# What needs to be done
What you output must match the entries exactly, apart from the pictures, which are left out.

# Entries supplied

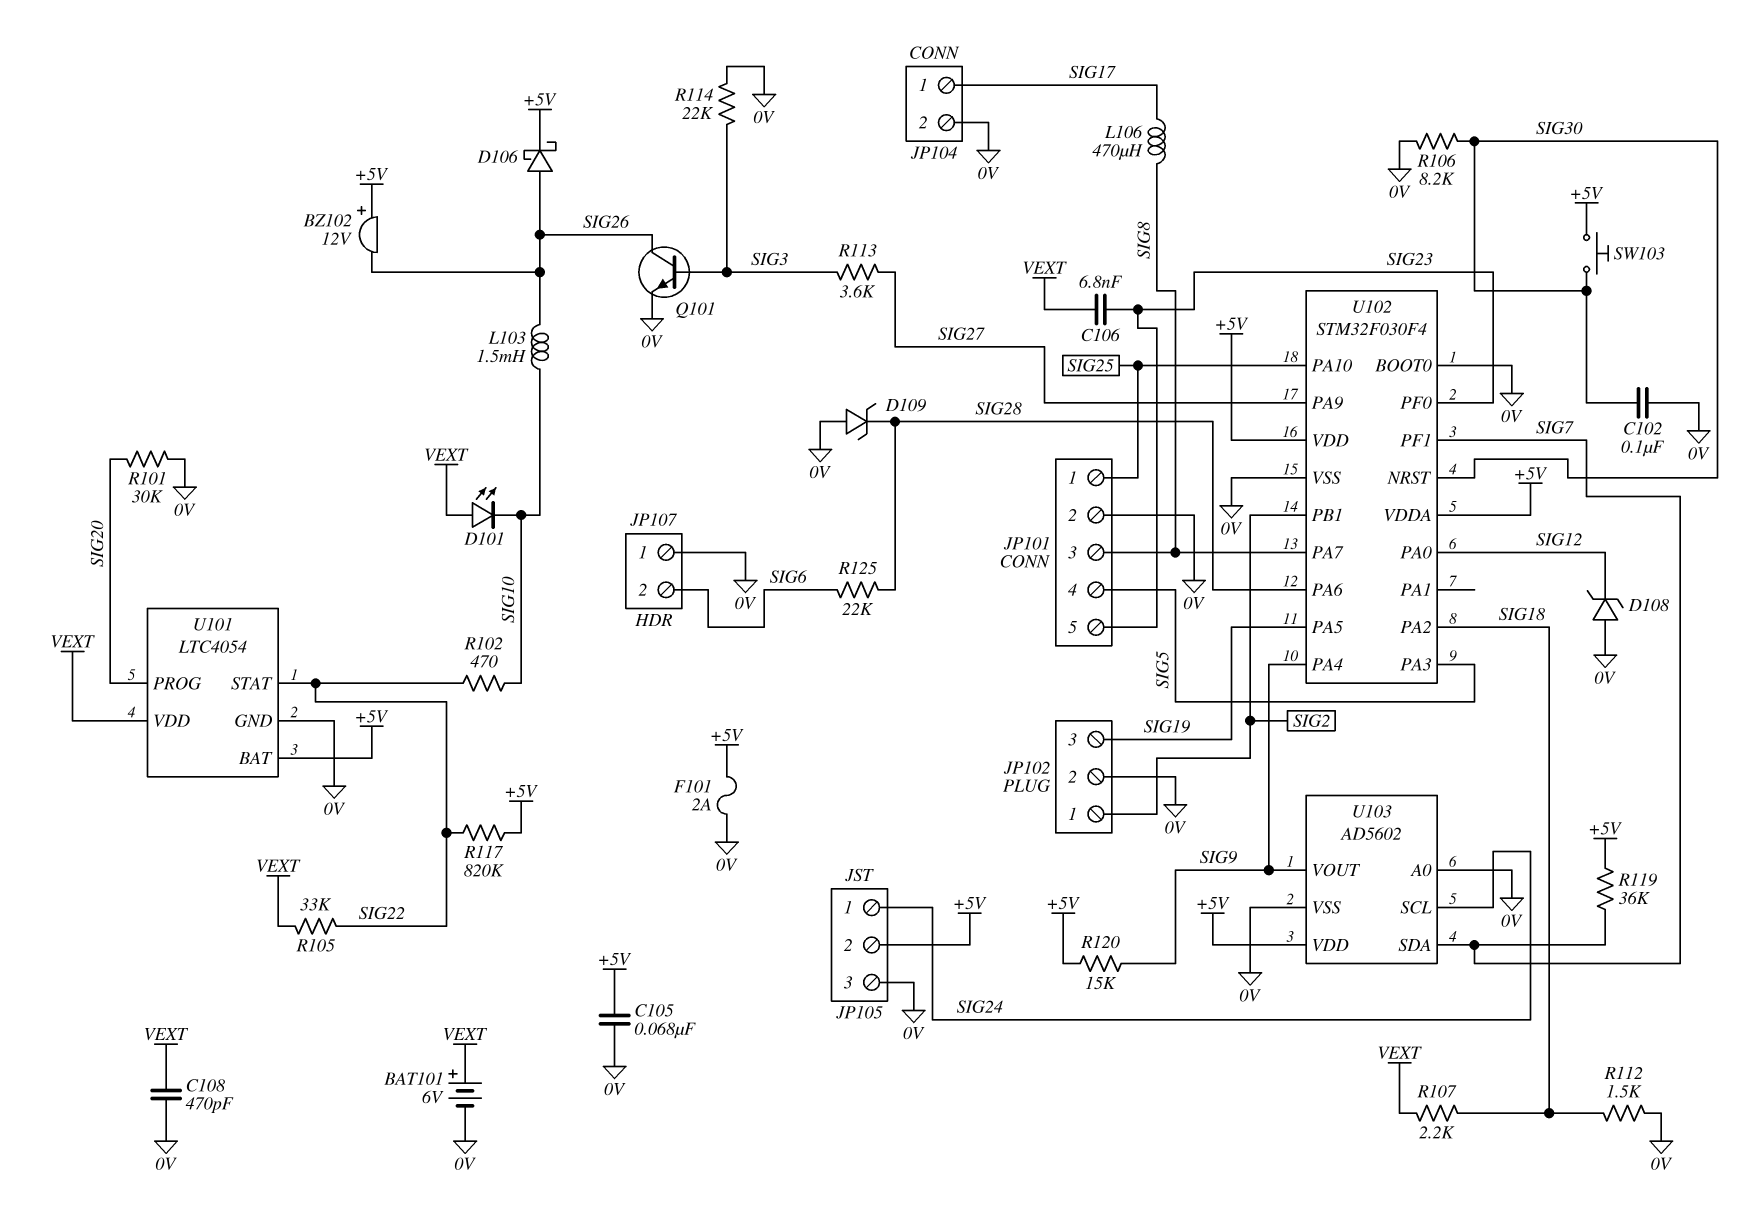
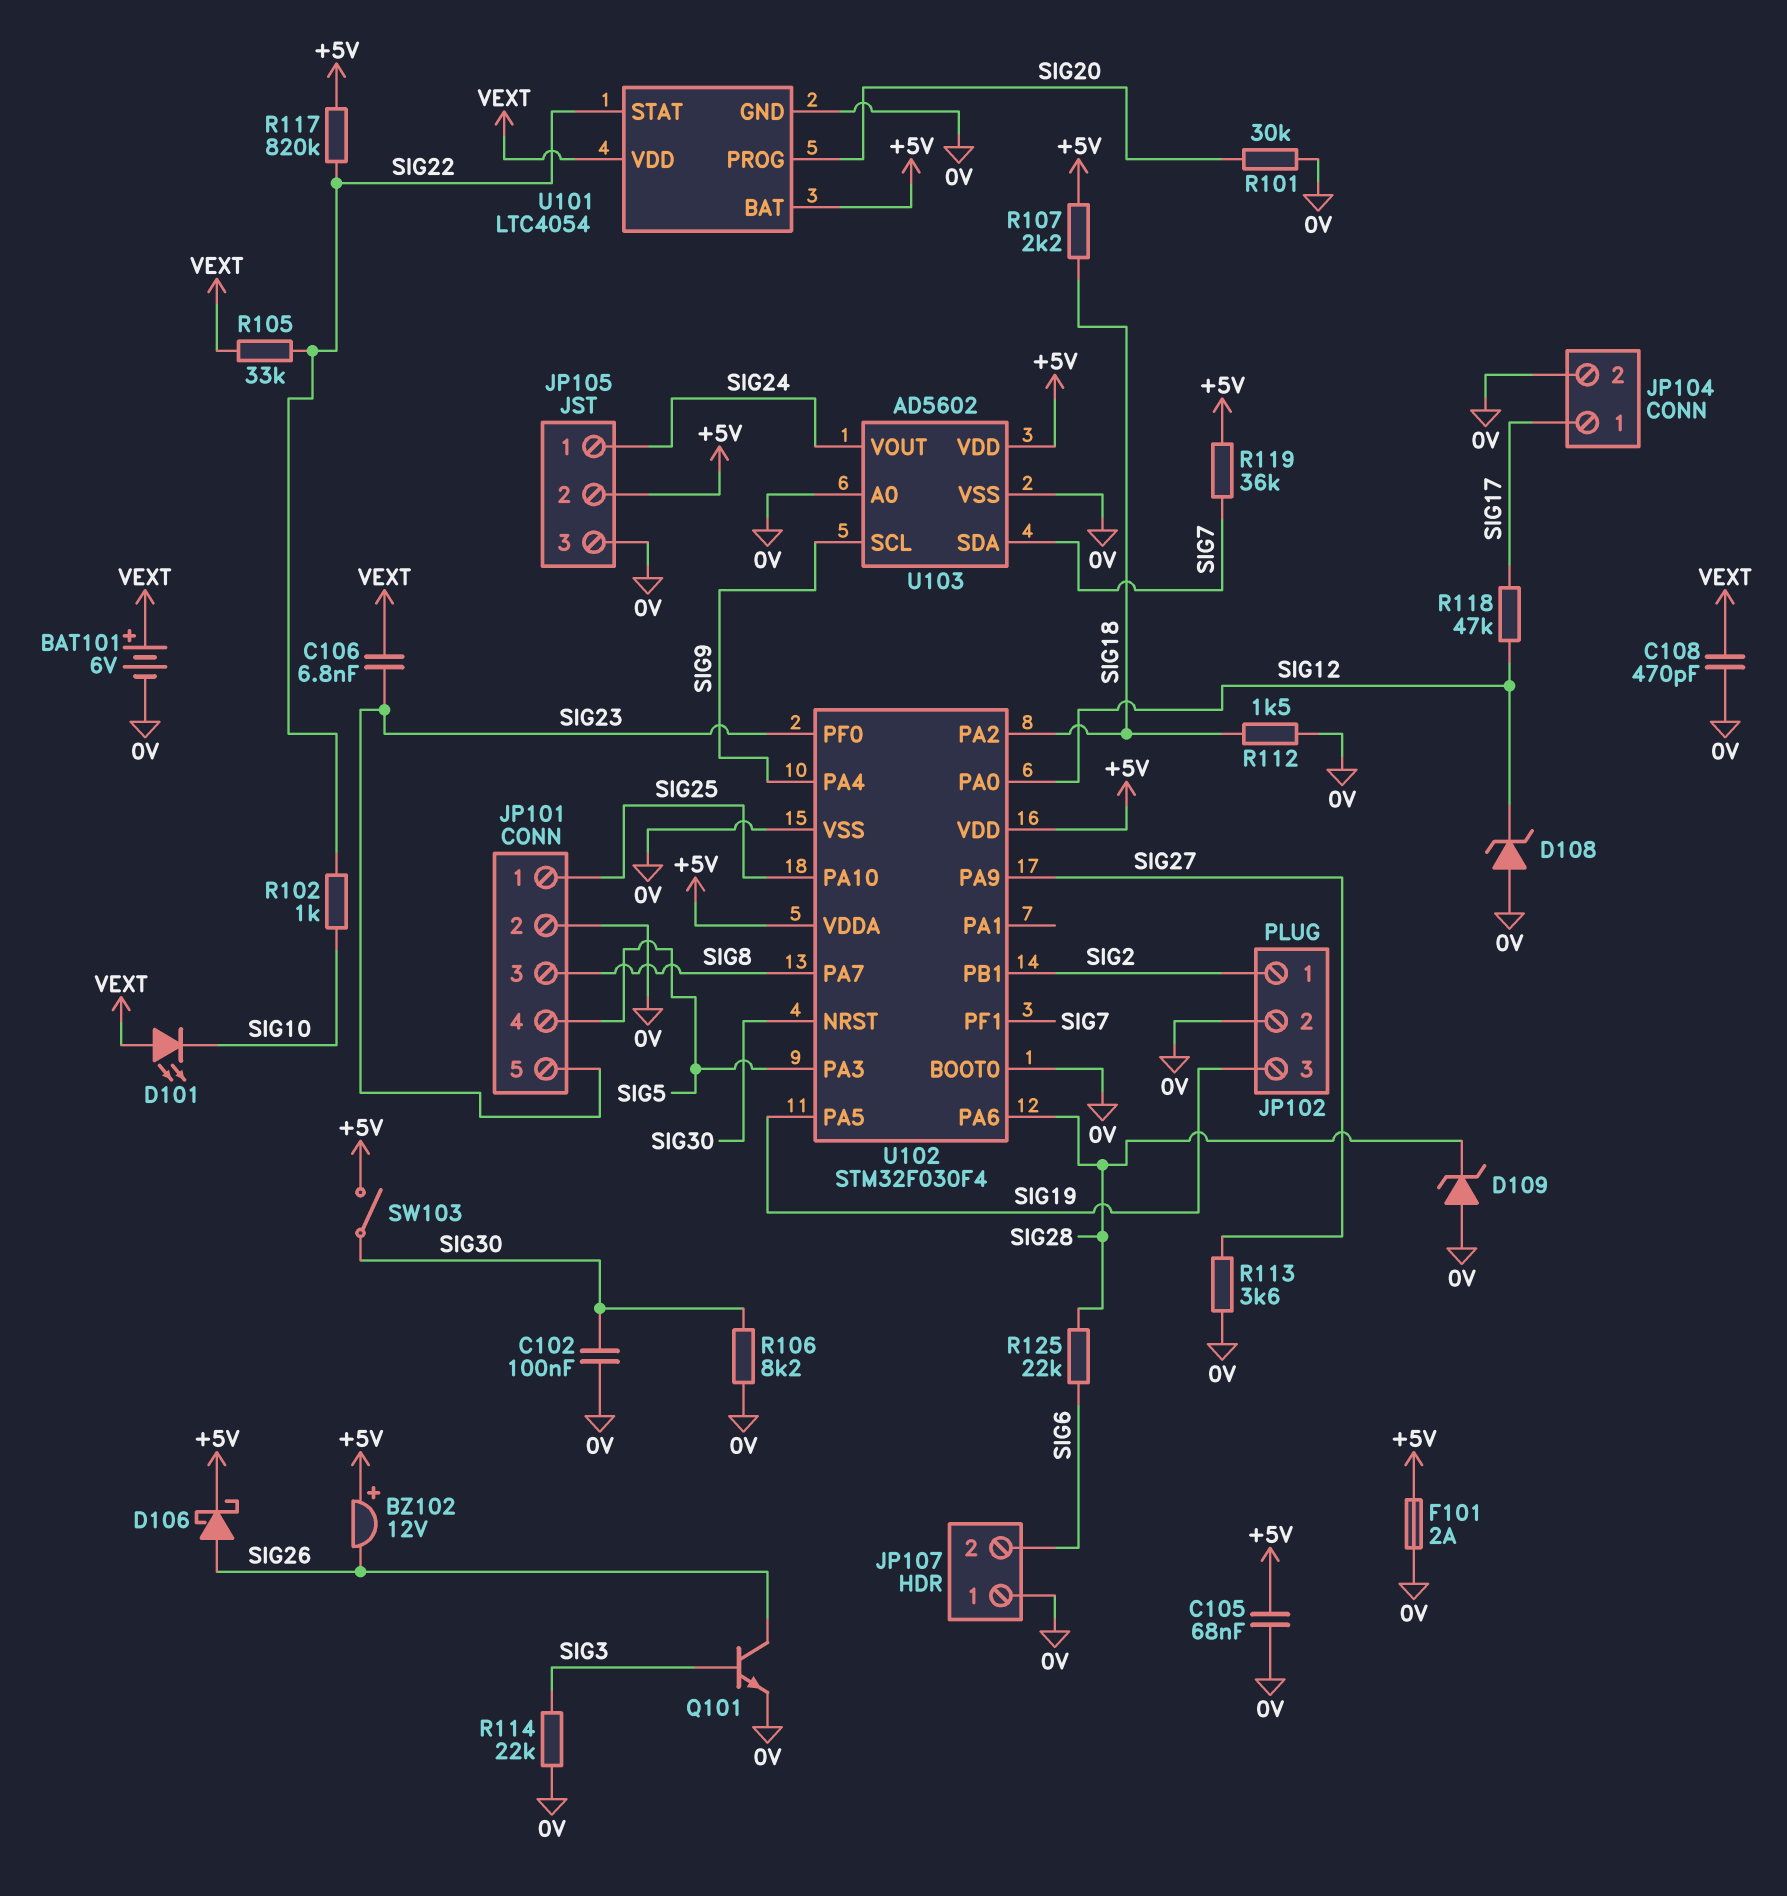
L103: 1.5mH (SIG10, SIG26) -> none
L106: 470uH (SIG8, SIG17) -> none
R102: 470 (SIG10, SIG22) -> 1k (SIG10, SIG22)
R107: 2.2k (SIG18, VEXT) -> 2.2k (+5V, SIG18)
R113: 3.6k (SIG3, SIG27) -> 3.6k (0V, SIG27)
R118: none -> 47k (SIG12, SIG17)
R120: 15k (+5V, SIG9) -> none
SW103: button (+5V, SIG30) -> switch (+5V, SIG30)
U103 pin SCL: SIG24 -> SIG9
U103 pin VOUT: SIG9 -> SIG24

# Result of this task
L103: 1.5mH (SIG10, SIG26) -> none
L106: 470uH (SIG8, SIG17) -> none
R102: 470 (SIG10, SIG22) -> 1k (SIG10, SIG22)
R107: 2.2k (SIG18, VEXT) -> 2.2k (+5V, SIG18)
R113: 3.6k (SIG3, SIG27) -> 3.6k (0V, SIG27)
R118: none -> 47k (SIG12, SIG17)
R120: 15k (+5V, SIG9) -> none
SW103: button (+5V, SIG30) -> switch (+5V, SIG30)
U103 pin SCL: SIG24 -> SIG9
U103 pin VOUT: SIG9 -> SIG24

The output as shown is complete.